TASK STATEMENT: Reproduce the entries below exactly, but leave the pictures out.

[Version comparison data]
***
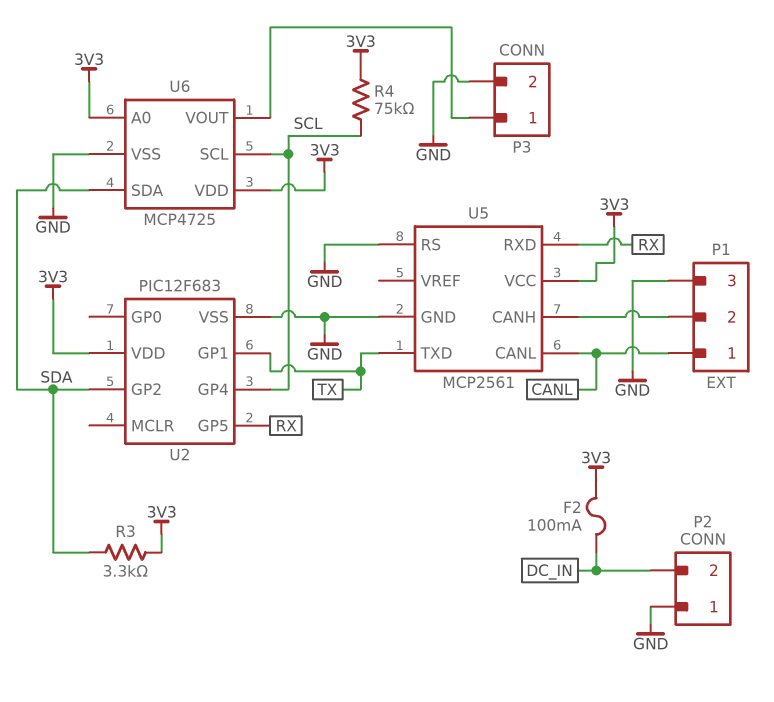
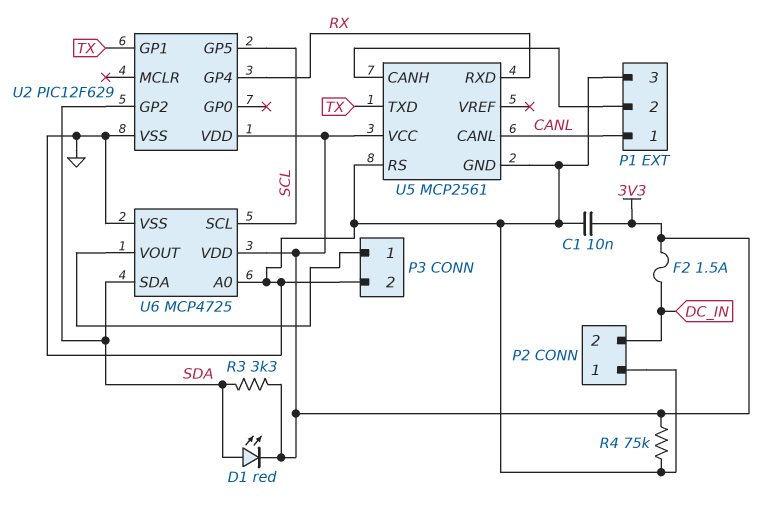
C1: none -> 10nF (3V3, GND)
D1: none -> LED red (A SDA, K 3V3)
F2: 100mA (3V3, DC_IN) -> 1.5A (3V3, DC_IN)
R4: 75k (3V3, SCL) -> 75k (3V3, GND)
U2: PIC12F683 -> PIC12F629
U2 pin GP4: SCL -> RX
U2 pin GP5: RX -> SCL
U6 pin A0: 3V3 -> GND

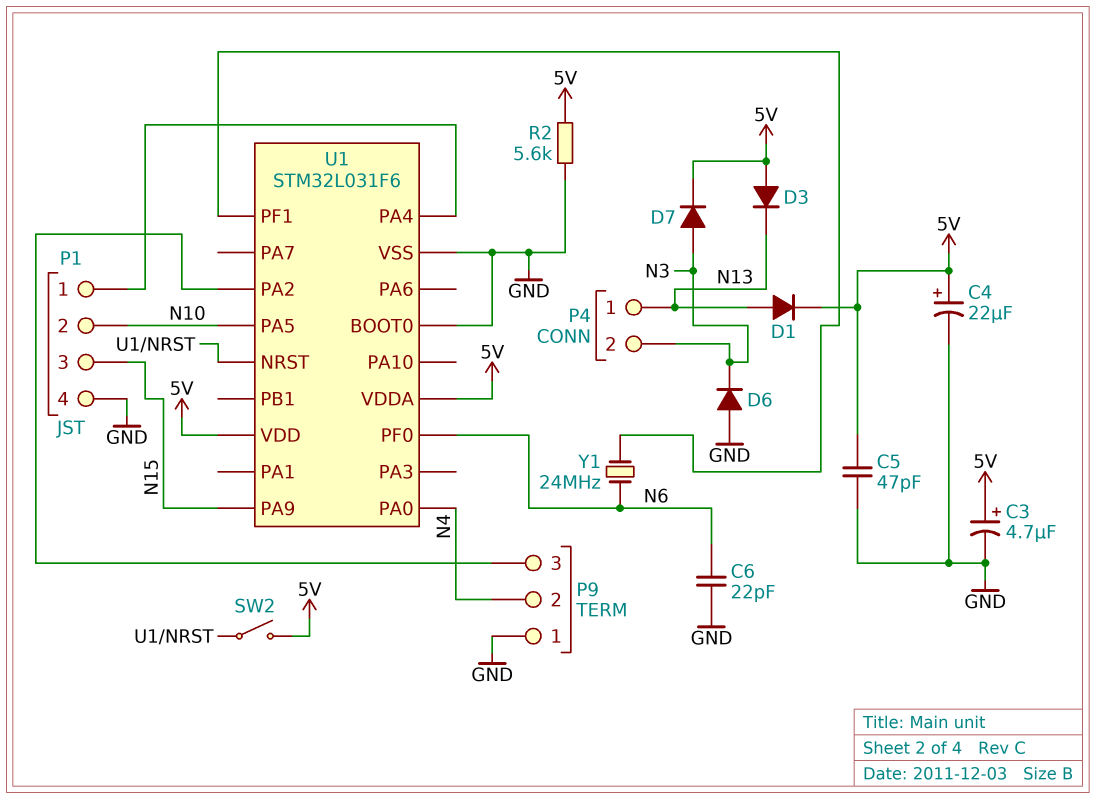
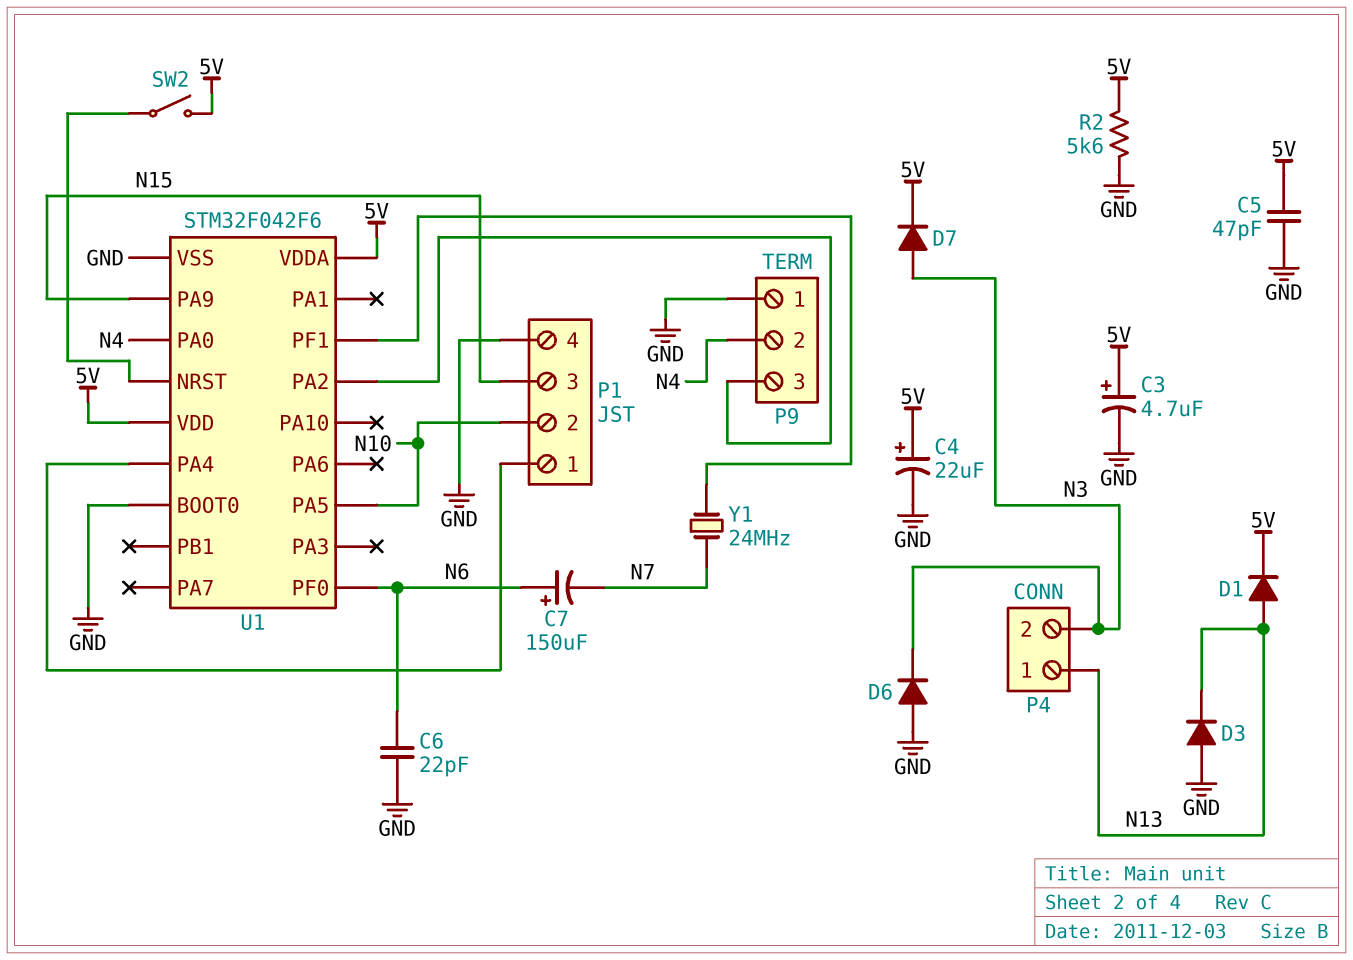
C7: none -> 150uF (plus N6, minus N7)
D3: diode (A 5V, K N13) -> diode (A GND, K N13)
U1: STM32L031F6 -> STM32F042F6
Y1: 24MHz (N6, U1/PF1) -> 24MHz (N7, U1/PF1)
***
ANSWER SECTION:
C1: none -> 10nF (3V3, GND)
D1: none -> LED red (A SDA, K 3V3)
F2: 100mA (3V3, DC_IN) -> 1.5A (3V3, DC_IN)
R4: 75k (3V3, SCL) -> 75k (3V3, GND)
U2: PIC12F683 -> PIC12F629
U2 pin GP4: SCL -> RX
U2 pin GP5: RX -> SCL
U6 pin A0: 3V3 -> GND

C7: none -> 150uF (plus N6, minus N7)
D3: diode (A 5V, K N13) -> diode (A GND, K N13)
U1: STM32L031F6 -> STM32F042F6
Y1: 24MHz (N6, U1/PF1) -> 24MHz (N7, U1/PF1)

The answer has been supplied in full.